— Problem to work on —
Check each line of the data for "camera", then give the number of lines that have it, without any other words.

— Dataset content —
- - - -

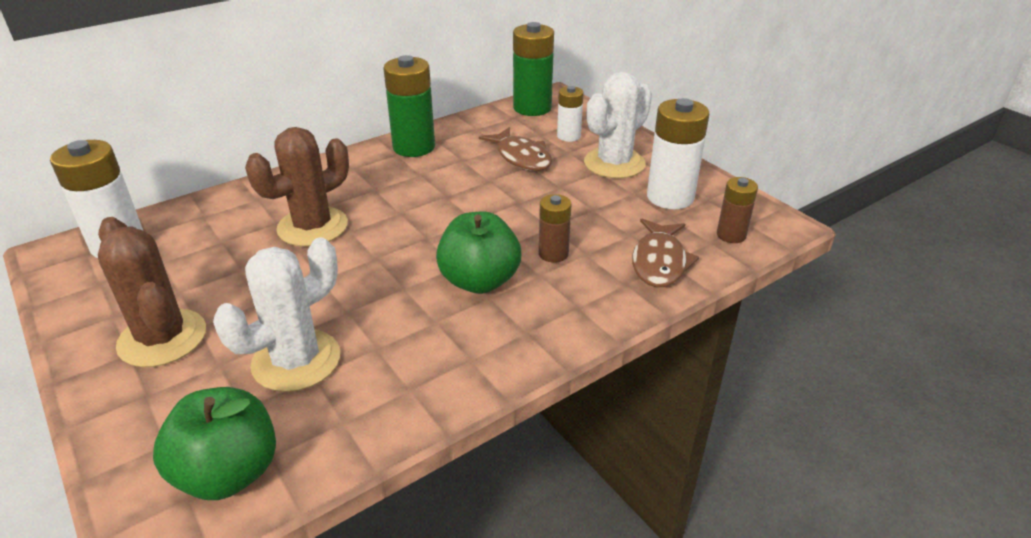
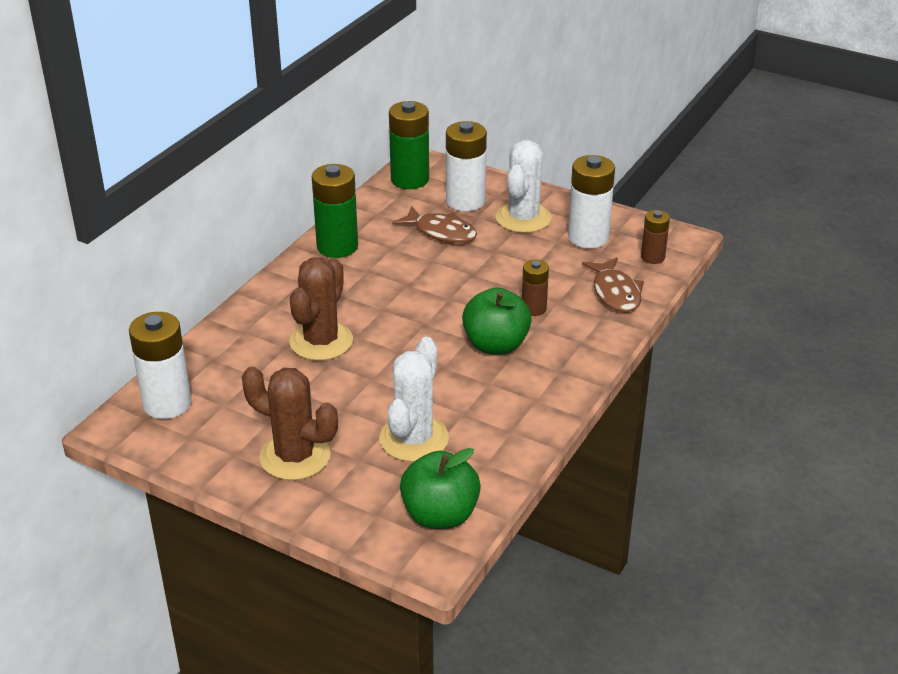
camera: 25 degrees left, 0 degrees up
(568, 136) = (465, 201): white battery -> white battery, size x1.74

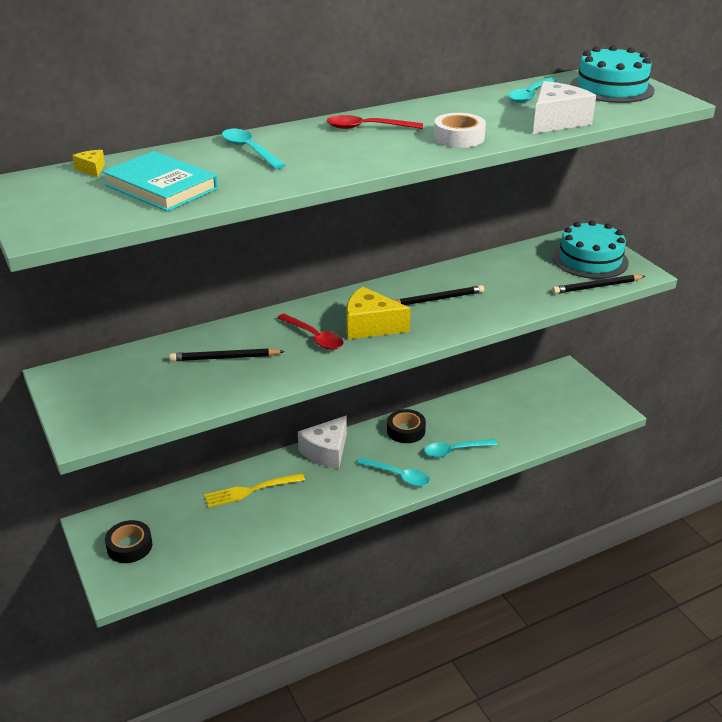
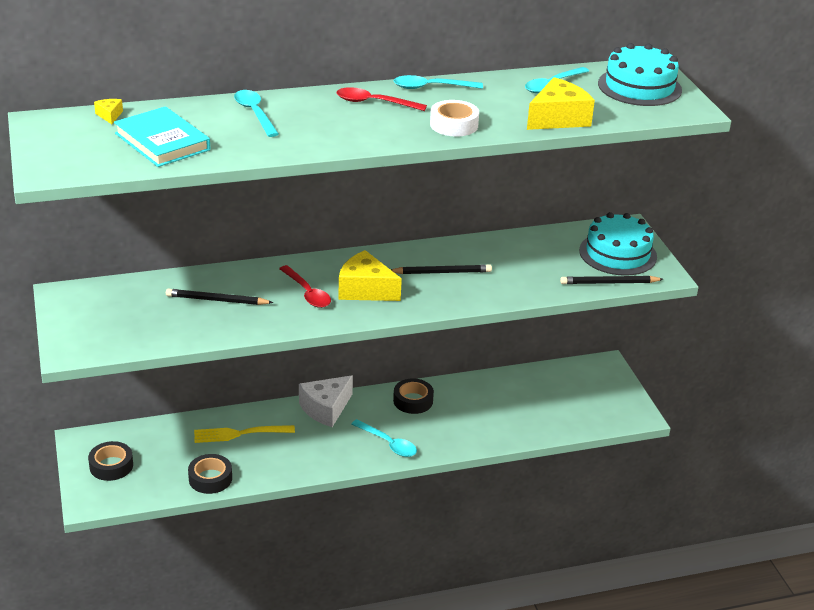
camera: 10 degrees right, 0 degrees up
(235, 542) = (210, 478): none -> black tape
(455, 451) = (455, 428): turquoise spoon -> turquoise spoon (431, 87)
(556, 121) = (558, 118): white cheese -> yellow cheese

- - - -

— Written response —
2